Assignment: Of all the entries below, only the lines from the one with "P1 pin 1: GND -> none" up to and including the one with "R5: none -> 100k (+12V, DGND)" are to be duplicated exactly.

────

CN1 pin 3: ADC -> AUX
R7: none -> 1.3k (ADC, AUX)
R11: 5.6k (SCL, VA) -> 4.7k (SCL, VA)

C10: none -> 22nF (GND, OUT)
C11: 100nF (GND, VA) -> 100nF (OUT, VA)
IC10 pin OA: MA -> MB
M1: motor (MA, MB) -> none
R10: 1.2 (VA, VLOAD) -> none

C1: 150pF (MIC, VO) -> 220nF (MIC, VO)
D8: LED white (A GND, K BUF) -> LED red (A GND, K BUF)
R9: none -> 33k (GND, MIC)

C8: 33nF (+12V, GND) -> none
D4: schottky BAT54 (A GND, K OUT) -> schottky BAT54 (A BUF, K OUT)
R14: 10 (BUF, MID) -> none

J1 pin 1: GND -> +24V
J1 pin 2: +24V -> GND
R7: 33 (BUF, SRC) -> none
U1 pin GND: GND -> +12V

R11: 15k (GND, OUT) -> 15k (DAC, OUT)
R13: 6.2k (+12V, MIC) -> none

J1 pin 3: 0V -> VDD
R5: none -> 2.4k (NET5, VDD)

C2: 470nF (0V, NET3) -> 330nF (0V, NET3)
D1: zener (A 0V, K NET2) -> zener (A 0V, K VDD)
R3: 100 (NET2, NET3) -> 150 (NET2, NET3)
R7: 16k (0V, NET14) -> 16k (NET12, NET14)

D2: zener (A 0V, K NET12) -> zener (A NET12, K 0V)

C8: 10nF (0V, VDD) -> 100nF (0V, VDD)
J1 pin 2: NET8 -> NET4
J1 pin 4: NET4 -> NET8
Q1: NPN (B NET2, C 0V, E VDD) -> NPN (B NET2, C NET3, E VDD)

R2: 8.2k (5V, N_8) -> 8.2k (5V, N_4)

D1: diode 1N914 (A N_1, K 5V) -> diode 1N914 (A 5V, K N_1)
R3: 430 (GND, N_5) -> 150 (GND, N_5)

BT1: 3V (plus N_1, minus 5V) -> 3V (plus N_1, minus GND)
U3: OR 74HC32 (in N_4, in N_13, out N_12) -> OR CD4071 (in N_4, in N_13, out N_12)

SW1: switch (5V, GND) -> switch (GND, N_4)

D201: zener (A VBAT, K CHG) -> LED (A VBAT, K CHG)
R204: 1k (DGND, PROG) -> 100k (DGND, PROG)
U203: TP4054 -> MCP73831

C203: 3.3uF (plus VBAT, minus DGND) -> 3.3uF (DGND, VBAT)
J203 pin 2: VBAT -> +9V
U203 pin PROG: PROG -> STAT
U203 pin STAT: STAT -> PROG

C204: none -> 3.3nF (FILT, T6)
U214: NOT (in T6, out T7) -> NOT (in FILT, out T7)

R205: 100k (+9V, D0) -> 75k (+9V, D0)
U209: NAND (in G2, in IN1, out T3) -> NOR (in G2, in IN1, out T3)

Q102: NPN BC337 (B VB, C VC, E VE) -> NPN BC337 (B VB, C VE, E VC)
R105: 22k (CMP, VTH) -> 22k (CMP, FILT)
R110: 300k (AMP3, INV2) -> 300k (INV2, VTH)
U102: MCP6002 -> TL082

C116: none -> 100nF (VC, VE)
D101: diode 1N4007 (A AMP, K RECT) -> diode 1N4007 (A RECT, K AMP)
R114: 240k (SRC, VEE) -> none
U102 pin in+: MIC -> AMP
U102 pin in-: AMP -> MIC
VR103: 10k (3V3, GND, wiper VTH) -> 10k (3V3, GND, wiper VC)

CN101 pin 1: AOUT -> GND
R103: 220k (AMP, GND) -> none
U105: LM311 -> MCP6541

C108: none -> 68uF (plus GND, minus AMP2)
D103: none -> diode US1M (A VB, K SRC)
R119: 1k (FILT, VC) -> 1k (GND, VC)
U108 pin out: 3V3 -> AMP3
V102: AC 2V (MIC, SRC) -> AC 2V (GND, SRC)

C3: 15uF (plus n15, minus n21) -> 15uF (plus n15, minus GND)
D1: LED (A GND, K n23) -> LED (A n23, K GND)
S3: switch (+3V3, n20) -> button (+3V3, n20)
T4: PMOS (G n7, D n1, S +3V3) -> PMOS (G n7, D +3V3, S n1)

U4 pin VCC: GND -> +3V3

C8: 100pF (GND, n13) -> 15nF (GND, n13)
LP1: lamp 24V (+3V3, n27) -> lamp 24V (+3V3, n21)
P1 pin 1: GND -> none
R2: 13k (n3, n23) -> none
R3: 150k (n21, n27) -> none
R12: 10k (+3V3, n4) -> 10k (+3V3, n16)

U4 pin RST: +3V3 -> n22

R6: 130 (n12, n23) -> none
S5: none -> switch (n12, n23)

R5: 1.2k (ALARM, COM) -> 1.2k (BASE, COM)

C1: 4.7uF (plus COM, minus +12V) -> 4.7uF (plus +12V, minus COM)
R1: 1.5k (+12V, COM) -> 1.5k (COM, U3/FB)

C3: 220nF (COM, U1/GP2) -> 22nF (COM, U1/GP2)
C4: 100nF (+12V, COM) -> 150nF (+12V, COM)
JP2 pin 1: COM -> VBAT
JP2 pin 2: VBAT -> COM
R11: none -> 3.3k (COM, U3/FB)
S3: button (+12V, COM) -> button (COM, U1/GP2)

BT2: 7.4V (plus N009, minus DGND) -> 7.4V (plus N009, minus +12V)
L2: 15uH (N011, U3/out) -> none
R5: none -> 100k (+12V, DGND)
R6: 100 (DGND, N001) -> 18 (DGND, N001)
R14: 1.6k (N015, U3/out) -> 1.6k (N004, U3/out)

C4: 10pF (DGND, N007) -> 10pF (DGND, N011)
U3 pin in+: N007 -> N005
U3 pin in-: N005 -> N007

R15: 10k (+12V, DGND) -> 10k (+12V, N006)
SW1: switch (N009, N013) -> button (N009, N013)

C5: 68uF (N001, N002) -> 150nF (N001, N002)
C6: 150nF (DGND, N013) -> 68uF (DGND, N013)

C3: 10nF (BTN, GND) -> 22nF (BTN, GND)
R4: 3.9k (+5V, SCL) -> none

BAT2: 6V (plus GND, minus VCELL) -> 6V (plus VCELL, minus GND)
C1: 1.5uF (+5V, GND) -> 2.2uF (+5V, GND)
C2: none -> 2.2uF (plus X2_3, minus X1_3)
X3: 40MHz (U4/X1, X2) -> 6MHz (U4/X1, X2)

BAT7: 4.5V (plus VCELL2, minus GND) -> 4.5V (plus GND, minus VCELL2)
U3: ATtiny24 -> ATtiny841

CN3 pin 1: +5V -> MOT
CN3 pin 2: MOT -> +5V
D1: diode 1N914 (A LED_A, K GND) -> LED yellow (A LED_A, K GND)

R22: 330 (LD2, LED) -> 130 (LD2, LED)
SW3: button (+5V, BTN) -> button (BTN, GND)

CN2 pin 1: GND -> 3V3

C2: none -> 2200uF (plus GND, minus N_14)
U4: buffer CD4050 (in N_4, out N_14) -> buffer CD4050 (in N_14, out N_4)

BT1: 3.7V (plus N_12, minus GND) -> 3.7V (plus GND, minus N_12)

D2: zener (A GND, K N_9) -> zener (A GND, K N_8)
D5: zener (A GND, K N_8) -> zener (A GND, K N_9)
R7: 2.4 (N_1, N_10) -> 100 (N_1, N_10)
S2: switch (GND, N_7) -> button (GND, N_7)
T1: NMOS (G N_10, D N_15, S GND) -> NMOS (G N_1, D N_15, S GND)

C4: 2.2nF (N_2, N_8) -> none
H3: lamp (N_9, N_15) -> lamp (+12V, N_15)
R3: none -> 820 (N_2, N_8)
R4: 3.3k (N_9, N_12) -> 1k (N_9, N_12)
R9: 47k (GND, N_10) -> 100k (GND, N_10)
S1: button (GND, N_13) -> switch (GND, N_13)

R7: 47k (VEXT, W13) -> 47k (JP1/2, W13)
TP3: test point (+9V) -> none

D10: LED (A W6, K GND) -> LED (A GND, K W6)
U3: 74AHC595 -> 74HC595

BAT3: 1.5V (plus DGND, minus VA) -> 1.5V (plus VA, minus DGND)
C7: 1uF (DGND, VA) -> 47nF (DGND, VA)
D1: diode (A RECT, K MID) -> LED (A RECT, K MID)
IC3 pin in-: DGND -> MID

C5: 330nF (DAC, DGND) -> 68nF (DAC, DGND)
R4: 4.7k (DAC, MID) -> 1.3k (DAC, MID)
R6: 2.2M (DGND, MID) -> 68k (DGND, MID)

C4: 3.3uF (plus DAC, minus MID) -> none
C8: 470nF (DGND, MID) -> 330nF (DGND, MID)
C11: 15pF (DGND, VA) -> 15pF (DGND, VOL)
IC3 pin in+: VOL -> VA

────

Output of the task:
P1 pin 1: GND -> none
R2: 13k (n3, n23) -> none
R3: 150k (n21, n27) -> none
R12: 10k (+3V3, n4) -> 10k (+3V3, n16)

U4 pin RST: +3V3 -> n22

R6: 130 (n12, n23) -> none
S5: none -> switch (n12, n23)

R5: 1.2k (ALARM, COM) -> 1.2k (BASE, COM)

C1: 4.7uF (plus COM, minus +12V) -> 4.7uF (plus +12V, minus COM)
R1: 1.5k (+12V, COM) -> 1.5k (COM, U3/FB)

C3: 220nF (COM, U1/GP2) -> 22nF (COM, U1/GP2)
C4: 100nF (+12V, COM) -> 150nF (+12V, COM)
JP2 pin 1: COM -> VBAT
JP2 pin 2: VBAT -> COM
R11: none -> 3.3k (COM, U3/FB)
S3: button (+12V, COM) -> button (COM, U1/GP2)

BT2: 7.4V (plus N009, minus DGND) -> 7.4V (plus N009, minus +12V)
L2: 15uH (N011, U3/out) -> none
R5: none -> 100k (+12V, DGND)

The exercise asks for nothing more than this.